#### Task to carry out
Find the lines below in which the string "turned" occurs. Copy each one.

[Coordinate-based object records]
++++++

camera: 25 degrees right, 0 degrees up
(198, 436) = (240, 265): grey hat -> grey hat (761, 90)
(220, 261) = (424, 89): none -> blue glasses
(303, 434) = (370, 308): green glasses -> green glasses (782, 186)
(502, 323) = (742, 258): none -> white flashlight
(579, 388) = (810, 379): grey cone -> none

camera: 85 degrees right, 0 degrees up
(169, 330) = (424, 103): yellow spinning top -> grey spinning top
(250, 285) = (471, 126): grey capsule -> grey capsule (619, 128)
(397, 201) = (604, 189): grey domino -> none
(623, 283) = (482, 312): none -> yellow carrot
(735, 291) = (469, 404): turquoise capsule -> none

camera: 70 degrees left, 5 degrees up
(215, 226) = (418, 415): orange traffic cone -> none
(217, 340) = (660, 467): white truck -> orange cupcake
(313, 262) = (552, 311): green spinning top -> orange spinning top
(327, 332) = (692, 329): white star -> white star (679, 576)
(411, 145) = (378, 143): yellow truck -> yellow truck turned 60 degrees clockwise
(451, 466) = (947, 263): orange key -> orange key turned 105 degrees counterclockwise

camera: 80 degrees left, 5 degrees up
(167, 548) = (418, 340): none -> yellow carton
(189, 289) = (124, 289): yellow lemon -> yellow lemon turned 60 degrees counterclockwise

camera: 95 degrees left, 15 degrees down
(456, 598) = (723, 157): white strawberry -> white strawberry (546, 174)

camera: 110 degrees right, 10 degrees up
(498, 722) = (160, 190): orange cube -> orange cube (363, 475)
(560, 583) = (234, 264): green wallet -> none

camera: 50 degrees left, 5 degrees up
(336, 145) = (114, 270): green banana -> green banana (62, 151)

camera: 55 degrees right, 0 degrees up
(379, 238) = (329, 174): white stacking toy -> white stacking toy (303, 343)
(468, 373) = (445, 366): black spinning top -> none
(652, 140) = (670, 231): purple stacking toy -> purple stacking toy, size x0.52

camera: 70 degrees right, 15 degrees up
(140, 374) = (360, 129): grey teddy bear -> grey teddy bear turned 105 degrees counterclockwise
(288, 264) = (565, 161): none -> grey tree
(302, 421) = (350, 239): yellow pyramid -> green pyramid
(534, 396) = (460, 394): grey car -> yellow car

++++++

#### Solution to this problem
(411, 145) = (378, 143): yellow truck -> yellow truck turned 60 degrees clockwise
(451, 466) = (947, 263): orange key -> orange key turned 105 degrees counterclockwise
(189, 289) = (124, 289): yellow lemon -> yellow lemon turned 60 degrees counterclockwise
(140, 374) = (360, 129): grey teddy bear -> grey teddy bear turned 105 degrees counterclockwise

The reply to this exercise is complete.